Start of EXERCISE INPUTS

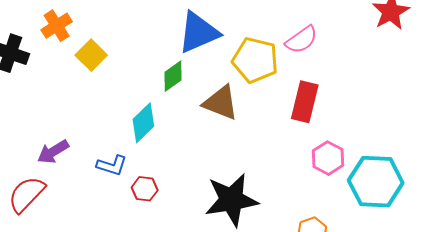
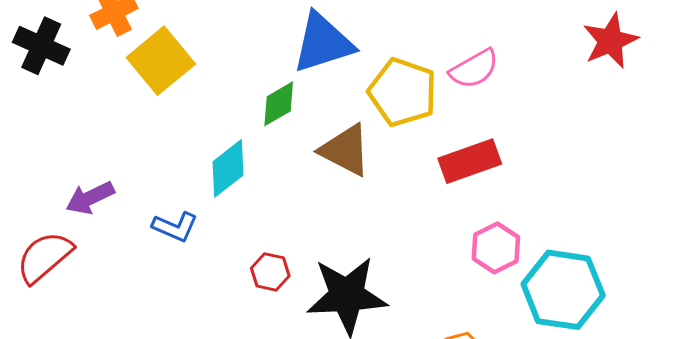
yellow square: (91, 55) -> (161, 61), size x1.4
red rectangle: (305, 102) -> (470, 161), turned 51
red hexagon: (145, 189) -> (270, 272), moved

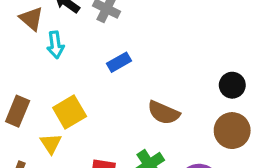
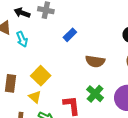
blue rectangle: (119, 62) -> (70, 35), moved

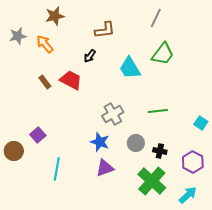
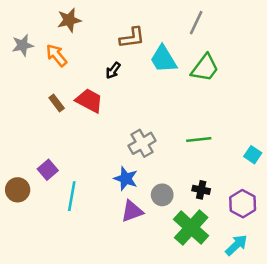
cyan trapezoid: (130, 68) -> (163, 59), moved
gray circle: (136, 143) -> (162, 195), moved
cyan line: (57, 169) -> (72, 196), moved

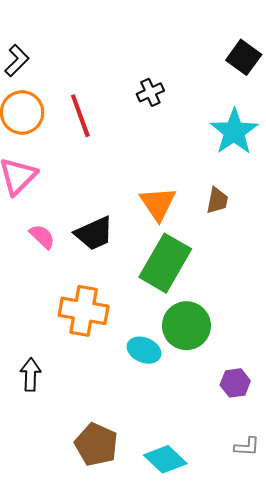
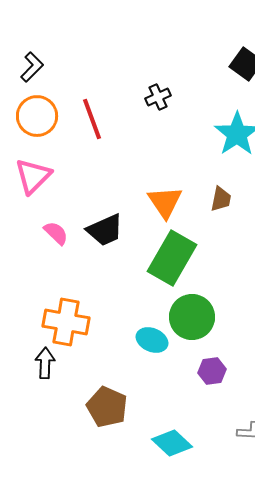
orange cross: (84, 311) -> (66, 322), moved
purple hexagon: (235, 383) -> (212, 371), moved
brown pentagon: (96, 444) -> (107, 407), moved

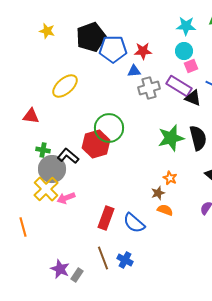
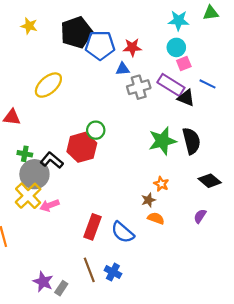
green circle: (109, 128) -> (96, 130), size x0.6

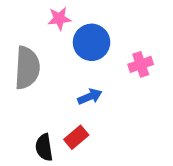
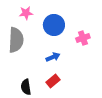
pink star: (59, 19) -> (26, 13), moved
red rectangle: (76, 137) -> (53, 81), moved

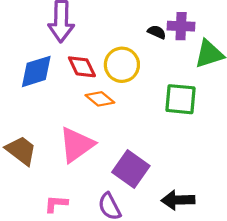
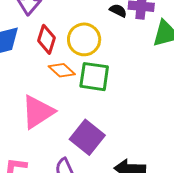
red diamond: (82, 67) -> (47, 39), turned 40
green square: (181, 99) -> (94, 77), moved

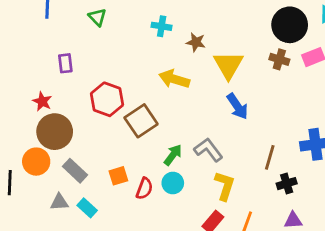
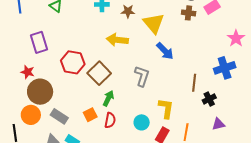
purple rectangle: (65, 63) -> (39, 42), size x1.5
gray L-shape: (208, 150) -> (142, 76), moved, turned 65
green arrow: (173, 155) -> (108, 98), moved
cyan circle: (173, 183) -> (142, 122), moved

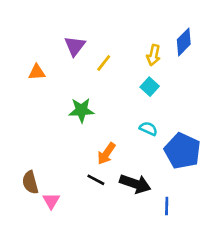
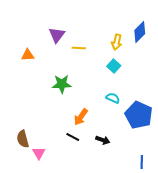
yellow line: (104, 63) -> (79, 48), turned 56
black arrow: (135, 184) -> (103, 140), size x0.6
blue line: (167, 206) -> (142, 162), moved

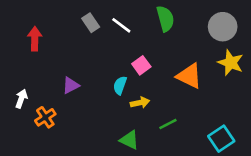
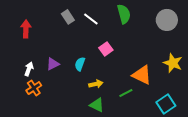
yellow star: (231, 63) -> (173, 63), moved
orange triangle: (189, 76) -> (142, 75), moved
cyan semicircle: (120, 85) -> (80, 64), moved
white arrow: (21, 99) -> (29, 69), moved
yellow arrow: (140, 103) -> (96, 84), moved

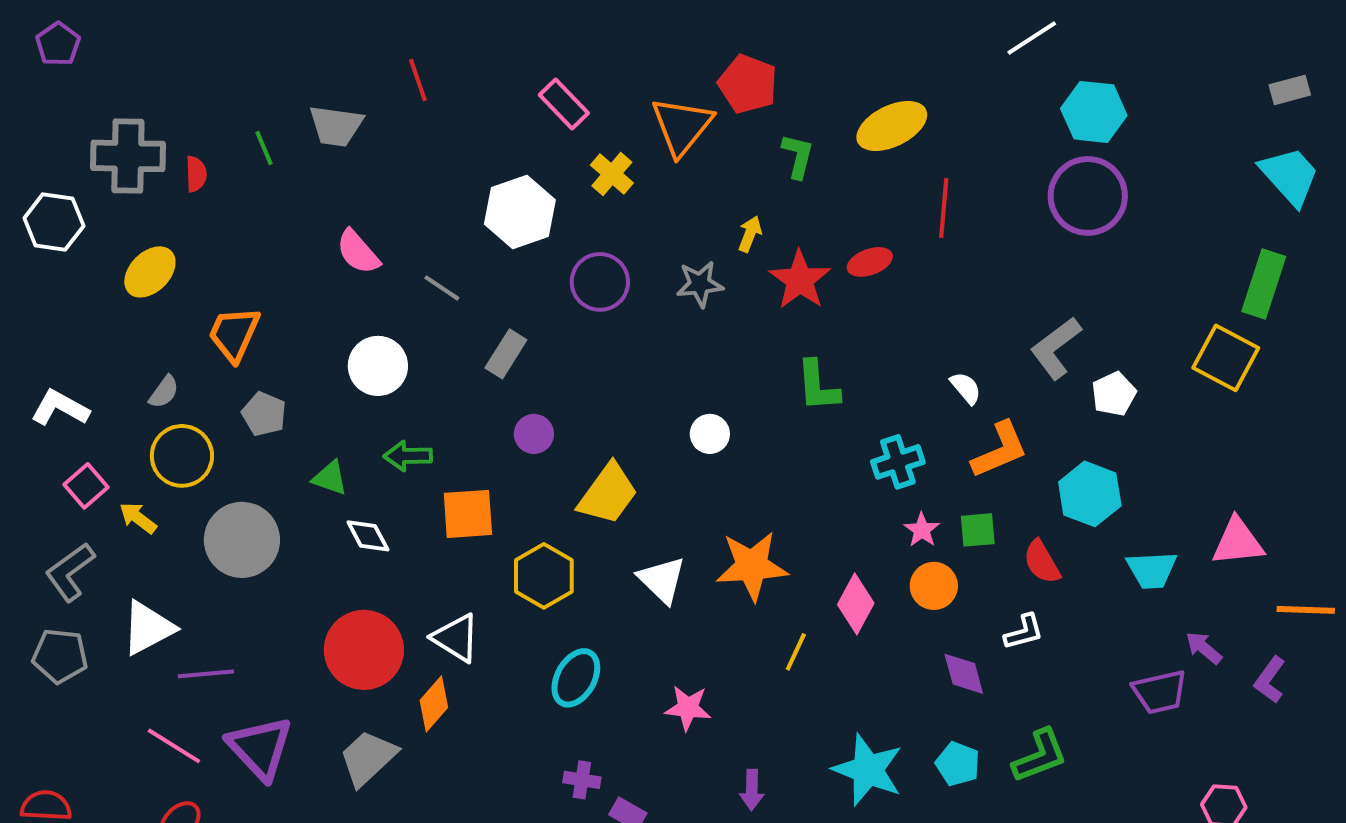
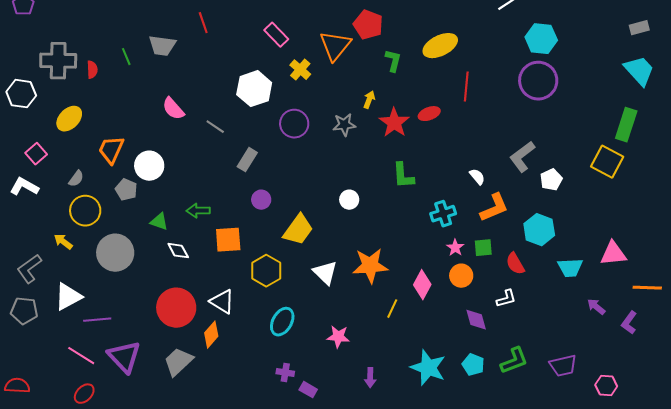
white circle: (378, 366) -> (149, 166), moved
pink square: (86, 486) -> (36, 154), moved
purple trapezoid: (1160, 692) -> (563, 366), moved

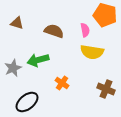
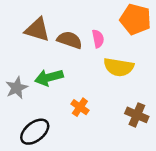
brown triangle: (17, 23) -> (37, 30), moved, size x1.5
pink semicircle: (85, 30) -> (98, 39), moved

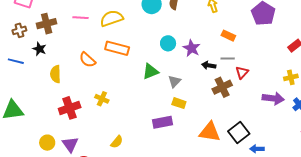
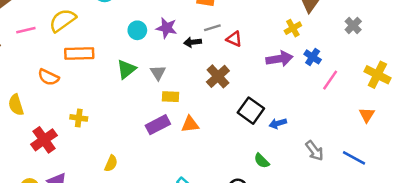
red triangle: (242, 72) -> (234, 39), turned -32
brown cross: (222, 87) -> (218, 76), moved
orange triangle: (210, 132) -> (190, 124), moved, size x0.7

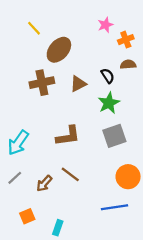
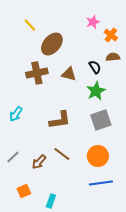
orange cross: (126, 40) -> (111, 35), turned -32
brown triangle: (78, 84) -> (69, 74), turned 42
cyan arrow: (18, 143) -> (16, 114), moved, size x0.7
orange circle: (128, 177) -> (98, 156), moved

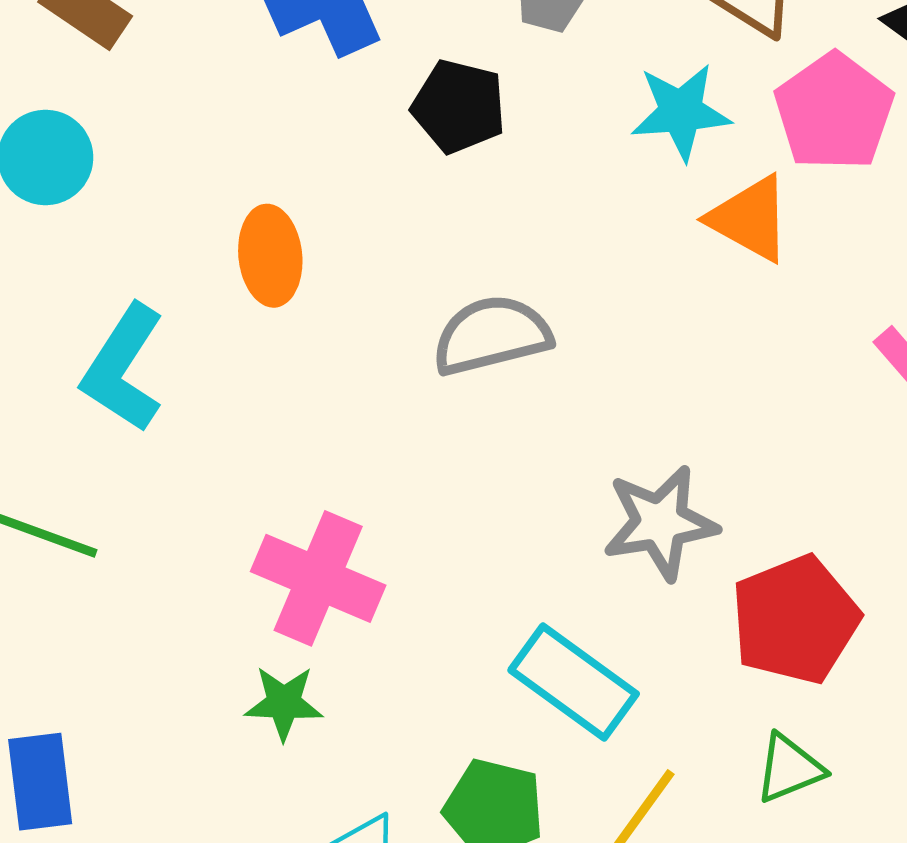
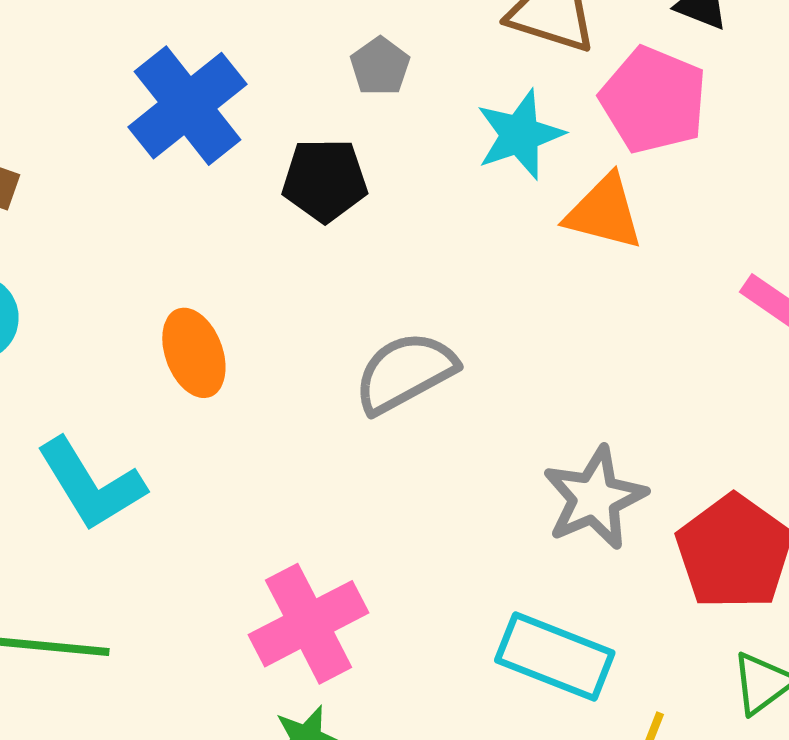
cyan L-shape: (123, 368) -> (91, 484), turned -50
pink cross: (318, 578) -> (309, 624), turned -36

End of EXERCISE INPUTS

EXERCISE DESCRIPTION ->
Search the data above for the string "green" and return every line that has it.

OUTPUT BELOW ->
green circle: (109, 128) -> (96, 130), size x0.6
green square: (181, 99) -> (94, 77), moved
green arrow: (173, 155) -> (108, 98), moved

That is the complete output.